### Given entries

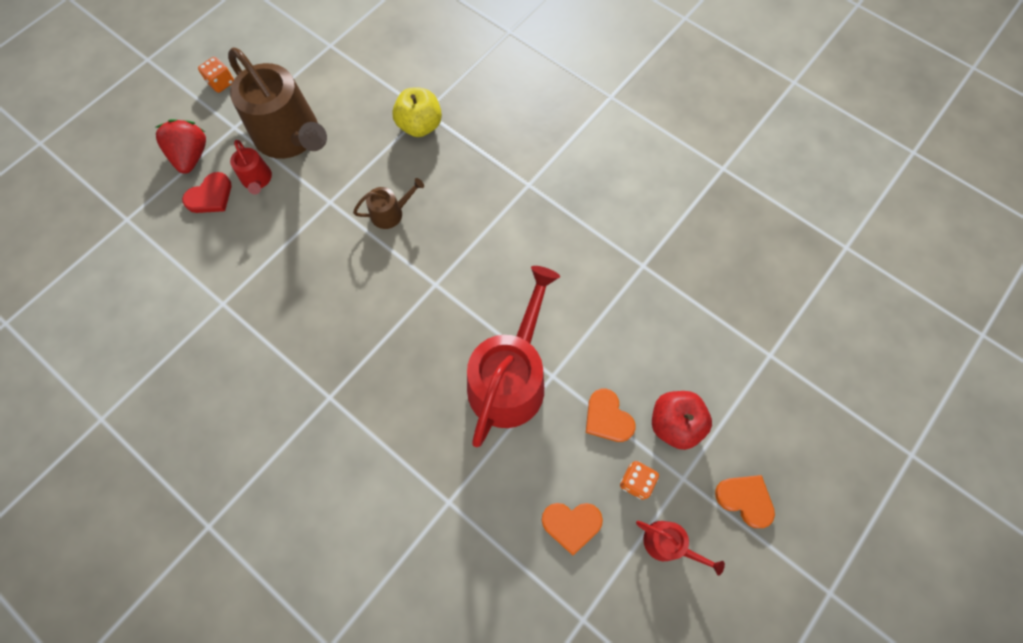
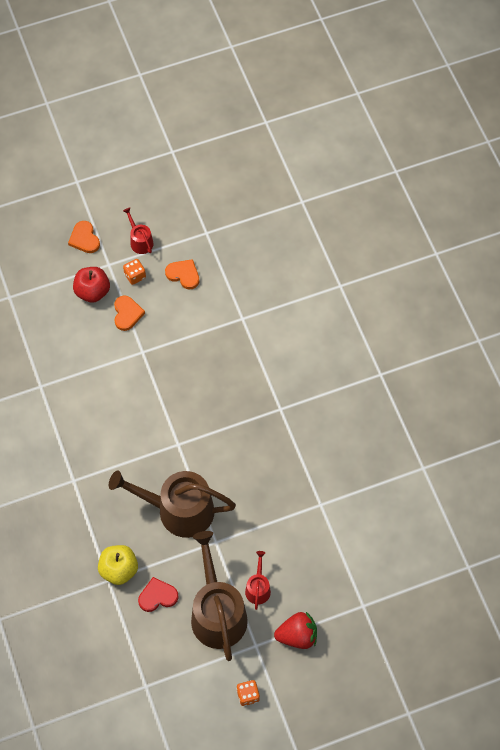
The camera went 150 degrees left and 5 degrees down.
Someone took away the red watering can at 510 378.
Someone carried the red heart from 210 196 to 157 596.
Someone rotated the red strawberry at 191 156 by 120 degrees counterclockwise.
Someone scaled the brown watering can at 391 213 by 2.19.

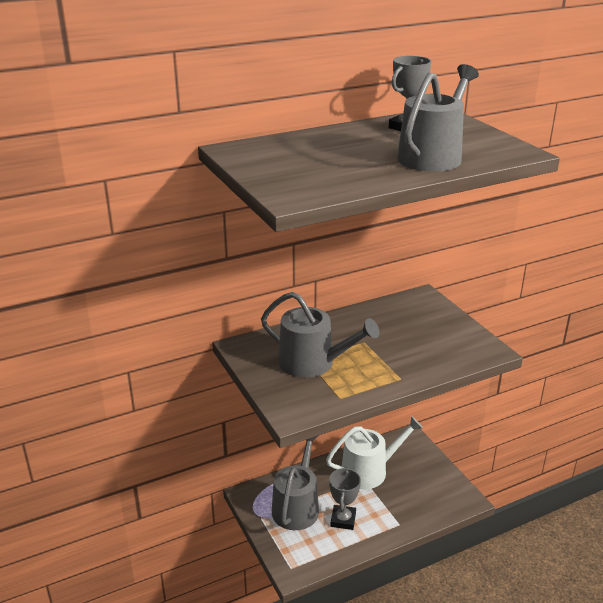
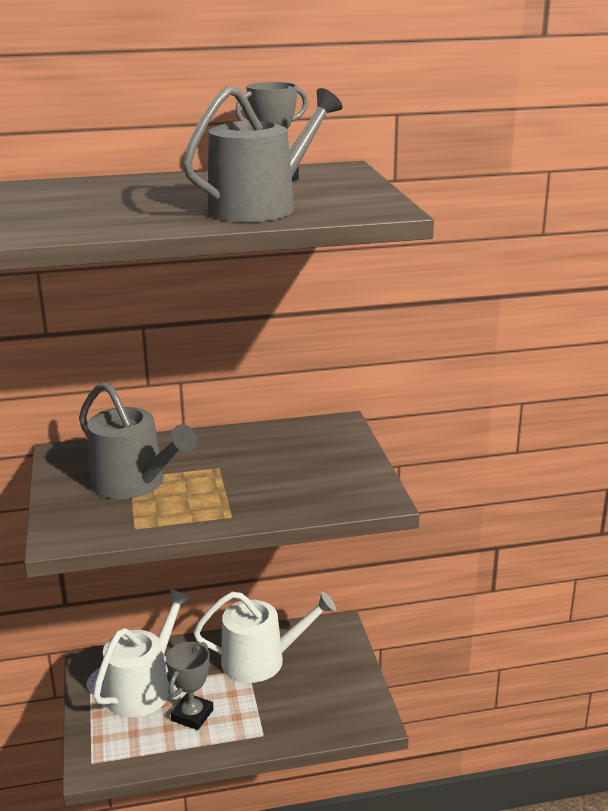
The camera went 15 degrees right and 5 degrees down.
Someone repainted the grey watering can at 297 506, which became the white watering can at 143 688.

### What you should do
Output every record above exactly as written, but skip the pictures.

### Written answer
The camera went 150 degrees left and 5 degrees down.
Someone took away the red watering can at 510 378.
Someone carried the red heart from 210 196 to 157 596.
Someone rotated the red strawberry at 191 156 by 120 degrees counterclockwise.
Someone scaled the brown watering can at 391 213 by 2.19.

The camera went 15 degrees right and 5 degrees down.
Someone repainted the grey watering can at 297 506, which became the white watering can at 143 688.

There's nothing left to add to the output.